Extracted entries below:

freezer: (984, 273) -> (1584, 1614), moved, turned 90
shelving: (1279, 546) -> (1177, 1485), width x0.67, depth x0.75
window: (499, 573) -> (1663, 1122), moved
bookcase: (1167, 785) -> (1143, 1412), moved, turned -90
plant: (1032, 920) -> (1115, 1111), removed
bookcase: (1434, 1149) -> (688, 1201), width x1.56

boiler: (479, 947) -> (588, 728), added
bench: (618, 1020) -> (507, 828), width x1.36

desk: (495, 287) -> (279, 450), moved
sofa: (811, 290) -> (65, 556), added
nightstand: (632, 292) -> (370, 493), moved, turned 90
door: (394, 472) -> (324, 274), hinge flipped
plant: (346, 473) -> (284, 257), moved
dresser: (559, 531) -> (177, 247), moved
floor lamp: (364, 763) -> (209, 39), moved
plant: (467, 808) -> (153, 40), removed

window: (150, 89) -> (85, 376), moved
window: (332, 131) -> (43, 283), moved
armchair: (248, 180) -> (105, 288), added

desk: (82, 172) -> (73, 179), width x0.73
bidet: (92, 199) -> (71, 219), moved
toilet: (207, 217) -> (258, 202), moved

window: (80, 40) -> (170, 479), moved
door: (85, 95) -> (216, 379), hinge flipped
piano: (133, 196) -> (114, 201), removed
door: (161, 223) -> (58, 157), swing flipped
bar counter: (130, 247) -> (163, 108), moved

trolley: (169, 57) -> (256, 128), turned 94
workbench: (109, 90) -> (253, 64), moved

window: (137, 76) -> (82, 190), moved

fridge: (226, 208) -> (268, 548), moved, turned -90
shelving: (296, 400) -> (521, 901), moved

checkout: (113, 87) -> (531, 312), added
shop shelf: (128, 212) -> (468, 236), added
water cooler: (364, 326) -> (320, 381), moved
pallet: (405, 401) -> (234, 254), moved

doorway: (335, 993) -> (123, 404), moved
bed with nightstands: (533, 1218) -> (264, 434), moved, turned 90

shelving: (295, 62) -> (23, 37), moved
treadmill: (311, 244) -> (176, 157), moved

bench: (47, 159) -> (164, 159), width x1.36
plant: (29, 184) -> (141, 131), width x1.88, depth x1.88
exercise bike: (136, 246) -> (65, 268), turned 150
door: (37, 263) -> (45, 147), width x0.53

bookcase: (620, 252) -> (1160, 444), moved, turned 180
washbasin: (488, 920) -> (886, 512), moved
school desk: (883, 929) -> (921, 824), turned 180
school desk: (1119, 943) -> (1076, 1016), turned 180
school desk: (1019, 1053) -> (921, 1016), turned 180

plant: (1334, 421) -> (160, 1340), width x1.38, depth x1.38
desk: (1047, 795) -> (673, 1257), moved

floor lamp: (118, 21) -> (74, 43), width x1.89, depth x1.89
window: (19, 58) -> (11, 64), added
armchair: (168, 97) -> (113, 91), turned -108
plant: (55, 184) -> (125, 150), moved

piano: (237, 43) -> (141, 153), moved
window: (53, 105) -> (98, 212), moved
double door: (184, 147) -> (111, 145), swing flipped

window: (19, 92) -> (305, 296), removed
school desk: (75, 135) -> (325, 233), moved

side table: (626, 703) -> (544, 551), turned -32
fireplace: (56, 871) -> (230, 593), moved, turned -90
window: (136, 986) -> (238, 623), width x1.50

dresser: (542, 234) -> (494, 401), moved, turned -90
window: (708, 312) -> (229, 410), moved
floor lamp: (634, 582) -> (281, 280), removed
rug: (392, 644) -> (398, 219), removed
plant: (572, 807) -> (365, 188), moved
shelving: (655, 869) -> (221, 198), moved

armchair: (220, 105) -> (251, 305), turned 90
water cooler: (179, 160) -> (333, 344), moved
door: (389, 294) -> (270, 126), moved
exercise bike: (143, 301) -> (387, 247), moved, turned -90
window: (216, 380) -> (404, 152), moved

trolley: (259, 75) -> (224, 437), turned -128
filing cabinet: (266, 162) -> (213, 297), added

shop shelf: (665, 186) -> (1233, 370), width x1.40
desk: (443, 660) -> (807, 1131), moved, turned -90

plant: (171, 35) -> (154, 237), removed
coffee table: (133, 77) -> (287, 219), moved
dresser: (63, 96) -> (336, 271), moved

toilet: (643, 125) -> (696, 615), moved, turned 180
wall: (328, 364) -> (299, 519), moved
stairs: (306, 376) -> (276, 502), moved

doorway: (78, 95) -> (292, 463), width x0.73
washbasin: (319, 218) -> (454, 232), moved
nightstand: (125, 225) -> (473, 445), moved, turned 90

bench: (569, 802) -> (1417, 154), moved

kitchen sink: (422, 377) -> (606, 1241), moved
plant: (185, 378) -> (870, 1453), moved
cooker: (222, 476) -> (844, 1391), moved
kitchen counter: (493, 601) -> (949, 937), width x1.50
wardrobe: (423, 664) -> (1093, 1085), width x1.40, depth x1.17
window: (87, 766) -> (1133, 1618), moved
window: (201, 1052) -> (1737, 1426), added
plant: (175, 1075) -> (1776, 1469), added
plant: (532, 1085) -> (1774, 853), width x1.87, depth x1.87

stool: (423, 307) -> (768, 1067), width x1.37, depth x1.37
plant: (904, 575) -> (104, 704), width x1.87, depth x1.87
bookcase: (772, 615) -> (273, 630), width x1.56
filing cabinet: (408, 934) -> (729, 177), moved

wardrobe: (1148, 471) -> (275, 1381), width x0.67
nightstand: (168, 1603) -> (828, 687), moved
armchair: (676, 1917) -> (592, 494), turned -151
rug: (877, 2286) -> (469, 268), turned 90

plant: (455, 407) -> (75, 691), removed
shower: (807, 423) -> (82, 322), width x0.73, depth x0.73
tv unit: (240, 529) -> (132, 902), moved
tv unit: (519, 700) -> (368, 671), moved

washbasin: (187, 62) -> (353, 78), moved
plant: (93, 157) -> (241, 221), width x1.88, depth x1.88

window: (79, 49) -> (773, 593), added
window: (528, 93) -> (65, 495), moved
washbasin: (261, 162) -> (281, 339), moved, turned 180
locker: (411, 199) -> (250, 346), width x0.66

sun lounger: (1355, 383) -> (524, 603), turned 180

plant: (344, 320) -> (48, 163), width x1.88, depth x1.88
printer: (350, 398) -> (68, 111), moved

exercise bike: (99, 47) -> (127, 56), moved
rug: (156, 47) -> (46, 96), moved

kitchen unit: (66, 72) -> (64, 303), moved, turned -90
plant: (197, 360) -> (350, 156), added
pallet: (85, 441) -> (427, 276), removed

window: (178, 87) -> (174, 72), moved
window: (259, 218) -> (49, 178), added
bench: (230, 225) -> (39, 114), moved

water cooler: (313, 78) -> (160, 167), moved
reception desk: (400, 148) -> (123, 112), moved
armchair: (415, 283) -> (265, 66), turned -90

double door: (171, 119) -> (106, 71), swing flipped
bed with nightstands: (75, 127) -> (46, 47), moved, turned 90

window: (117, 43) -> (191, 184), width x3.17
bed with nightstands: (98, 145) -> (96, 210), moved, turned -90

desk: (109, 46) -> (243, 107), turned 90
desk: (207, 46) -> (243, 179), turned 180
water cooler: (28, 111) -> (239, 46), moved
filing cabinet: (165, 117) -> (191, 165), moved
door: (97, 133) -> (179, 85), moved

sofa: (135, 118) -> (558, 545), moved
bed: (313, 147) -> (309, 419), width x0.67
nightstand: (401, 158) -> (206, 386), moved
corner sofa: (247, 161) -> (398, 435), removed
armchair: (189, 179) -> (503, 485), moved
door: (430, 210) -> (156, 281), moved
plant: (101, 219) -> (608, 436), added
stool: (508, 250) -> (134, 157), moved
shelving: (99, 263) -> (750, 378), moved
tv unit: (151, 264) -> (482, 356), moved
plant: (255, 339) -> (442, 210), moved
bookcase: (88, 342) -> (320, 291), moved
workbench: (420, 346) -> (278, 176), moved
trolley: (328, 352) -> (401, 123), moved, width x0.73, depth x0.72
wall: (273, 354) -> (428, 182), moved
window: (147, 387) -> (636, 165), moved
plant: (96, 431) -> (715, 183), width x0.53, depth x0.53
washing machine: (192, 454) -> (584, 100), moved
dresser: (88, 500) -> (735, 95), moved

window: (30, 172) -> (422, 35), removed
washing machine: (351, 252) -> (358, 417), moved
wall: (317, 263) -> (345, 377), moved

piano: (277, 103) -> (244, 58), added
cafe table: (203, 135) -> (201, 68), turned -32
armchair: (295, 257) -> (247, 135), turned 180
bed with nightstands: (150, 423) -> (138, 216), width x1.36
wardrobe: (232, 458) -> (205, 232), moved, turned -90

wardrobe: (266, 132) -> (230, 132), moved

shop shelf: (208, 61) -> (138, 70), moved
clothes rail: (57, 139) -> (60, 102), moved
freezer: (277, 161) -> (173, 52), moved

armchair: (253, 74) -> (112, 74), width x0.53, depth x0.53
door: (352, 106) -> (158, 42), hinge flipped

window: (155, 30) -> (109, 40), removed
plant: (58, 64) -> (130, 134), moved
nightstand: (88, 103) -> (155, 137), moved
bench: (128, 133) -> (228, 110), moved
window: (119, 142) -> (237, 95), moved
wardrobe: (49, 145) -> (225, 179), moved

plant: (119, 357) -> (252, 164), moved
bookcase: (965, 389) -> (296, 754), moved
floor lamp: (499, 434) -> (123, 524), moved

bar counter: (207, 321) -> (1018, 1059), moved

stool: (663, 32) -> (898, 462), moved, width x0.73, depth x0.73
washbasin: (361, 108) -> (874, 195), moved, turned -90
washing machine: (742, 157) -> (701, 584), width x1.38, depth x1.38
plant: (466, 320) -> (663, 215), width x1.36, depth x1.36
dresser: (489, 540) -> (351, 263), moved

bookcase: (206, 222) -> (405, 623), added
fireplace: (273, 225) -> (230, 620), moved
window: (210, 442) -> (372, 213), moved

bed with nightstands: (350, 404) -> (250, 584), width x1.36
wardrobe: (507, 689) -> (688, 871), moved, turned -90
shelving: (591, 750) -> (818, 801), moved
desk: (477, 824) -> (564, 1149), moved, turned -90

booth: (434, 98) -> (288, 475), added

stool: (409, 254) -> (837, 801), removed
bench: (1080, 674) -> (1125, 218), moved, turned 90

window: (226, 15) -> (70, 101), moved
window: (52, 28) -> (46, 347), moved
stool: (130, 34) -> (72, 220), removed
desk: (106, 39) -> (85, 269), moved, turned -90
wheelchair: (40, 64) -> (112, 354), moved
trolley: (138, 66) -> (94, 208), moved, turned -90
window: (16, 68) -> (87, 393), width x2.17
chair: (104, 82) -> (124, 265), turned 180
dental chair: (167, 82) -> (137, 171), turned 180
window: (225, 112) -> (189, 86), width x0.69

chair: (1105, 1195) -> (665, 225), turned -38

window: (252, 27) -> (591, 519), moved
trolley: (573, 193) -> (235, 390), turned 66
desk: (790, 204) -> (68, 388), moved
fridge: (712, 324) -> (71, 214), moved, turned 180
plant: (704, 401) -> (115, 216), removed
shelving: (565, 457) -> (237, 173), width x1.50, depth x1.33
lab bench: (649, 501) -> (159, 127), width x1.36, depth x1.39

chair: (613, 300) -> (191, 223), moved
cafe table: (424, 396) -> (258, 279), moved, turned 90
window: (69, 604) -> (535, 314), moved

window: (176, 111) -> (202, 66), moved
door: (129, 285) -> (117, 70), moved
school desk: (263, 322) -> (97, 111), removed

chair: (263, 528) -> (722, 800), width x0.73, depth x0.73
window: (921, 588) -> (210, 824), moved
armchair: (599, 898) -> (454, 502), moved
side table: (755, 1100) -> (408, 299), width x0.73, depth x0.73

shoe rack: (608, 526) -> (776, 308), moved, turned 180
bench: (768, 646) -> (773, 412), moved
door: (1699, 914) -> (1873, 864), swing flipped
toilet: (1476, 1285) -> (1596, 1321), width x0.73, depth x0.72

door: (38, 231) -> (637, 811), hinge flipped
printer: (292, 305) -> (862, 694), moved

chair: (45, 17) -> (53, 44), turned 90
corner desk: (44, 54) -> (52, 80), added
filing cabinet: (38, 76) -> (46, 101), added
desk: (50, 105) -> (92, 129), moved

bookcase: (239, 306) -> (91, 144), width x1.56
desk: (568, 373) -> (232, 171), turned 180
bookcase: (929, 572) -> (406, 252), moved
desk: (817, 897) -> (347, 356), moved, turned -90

End of Extracted entries.

■ What is required ■
Only these are to be transcribed: the line with "side table: (755, 1100)" and every line after it through the last line of the entries, each exactly.

■ Answer below ■
side table: (755, 1100) -> (408, 299), width x0.73, depth x0.73

shoe rack: (608, 526) -> (776, 308), moved, turned 180
bench: (768, 646) -> (773, 412), moved
door: (1699, 914) -> (1873, 864), swing flipped
toilet: (1476, 1285) -> (1596, 1321), width x0.73, depth x0.72

door: (38, 231) -> (637, 811), hinge flipped
printer: (292, 305) -> (862, 694), moved

chair: (45, 17) -> (53, 44), turned 90
corner desk: (44, 54) -> (52, 80), added
filing cabinet: (38, 76) -> (46, 101), added
desk: (50, 105) -> (92, 129), moved

bookcase: (239, 306) -> (91, 144), width x1.56
desk: (568, 373) -> (232, 171), turned 180
bookcase: (929, 572) -> (406, 252), moved
desk: (817, 897) -> (347, 356), moved, turned -90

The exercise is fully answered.